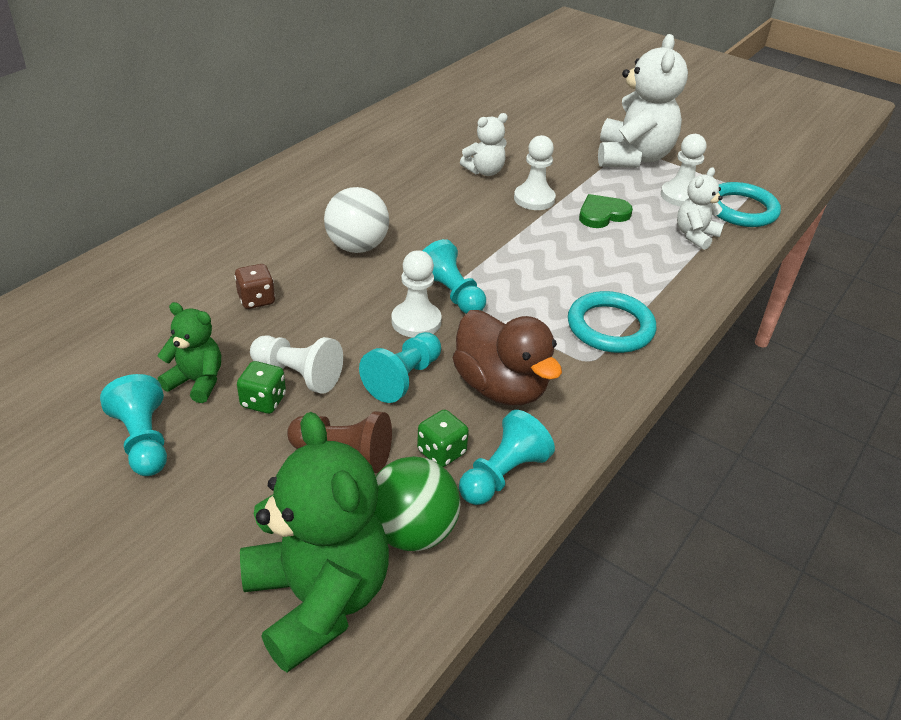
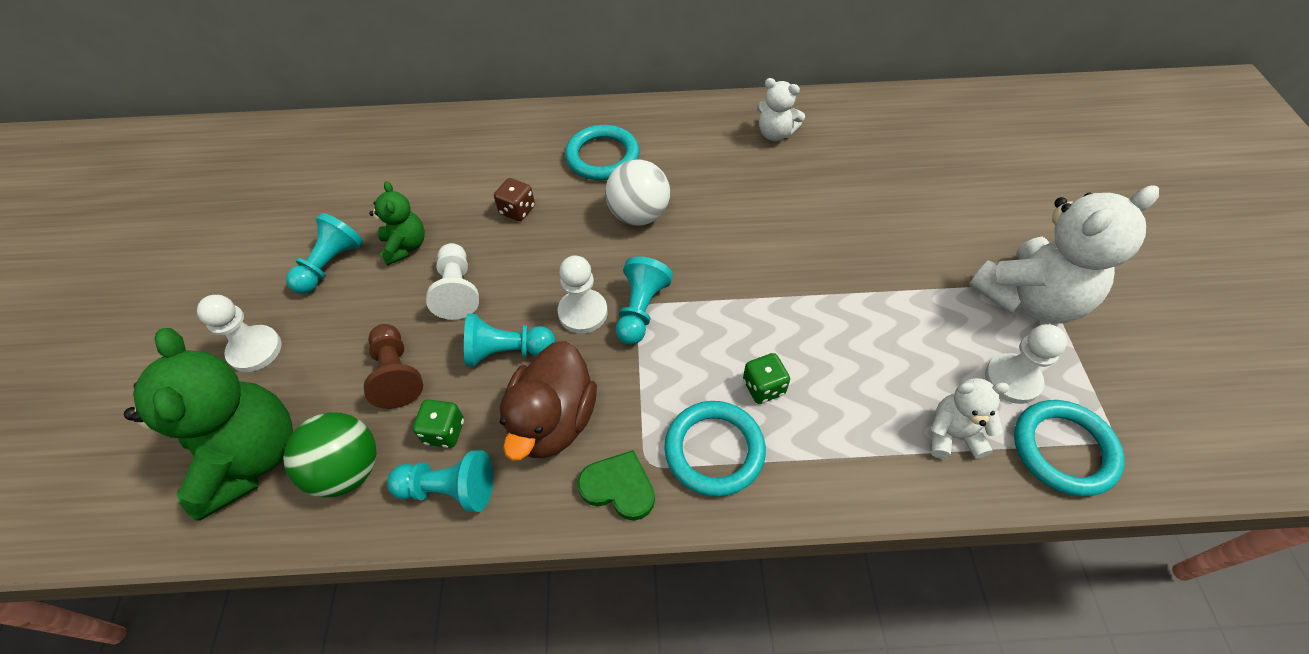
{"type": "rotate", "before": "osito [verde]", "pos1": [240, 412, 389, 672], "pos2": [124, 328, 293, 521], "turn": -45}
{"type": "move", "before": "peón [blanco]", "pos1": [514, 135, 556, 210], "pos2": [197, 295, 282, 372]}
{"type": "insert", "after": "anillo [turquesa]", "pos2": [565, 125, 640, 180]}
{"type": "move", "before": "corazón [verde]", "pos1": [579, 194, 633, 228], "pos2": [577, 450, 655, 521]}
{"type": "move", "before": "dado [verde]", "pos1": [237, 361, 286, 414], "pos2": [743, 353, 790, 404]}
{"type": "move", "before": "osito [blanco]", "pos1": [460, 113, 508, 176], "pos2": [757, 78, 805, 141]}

--------------------

■ **ACTION ITEM**:
Copy the records exactly, leaving out every picture.

■ **TASK SOLUTION**:
{"type": "rotate", "before": "osito [verde]", "pos1": [240, 412, 389, 672], "pos2": [124, 328, 293, 521], "turn": -45}
{"type": "move", "before": "peón [blanco]", "pos1": [514, 135, 556, 210], "pos2": [197, 295, 282, 372]}
{"type": "insert", "after": "anillo [turquesa]", "pos2": [565, 125, 640, 180]}
{"type": "move", "before": "corazón [verde]", "pos1": [579, 194, 633, 228], "pos2": [577, 450, 655, 521]}
{"type": "move", "before": "dado [verde]", "pos1": [237, 361, 286, 414], "pos2": [743, 353, 790, 404]}
{"type": "move", "before": "osito [blanco]", "pos1": [460, 113, 508, 176], "pos2": [757, 78, 805, 141]}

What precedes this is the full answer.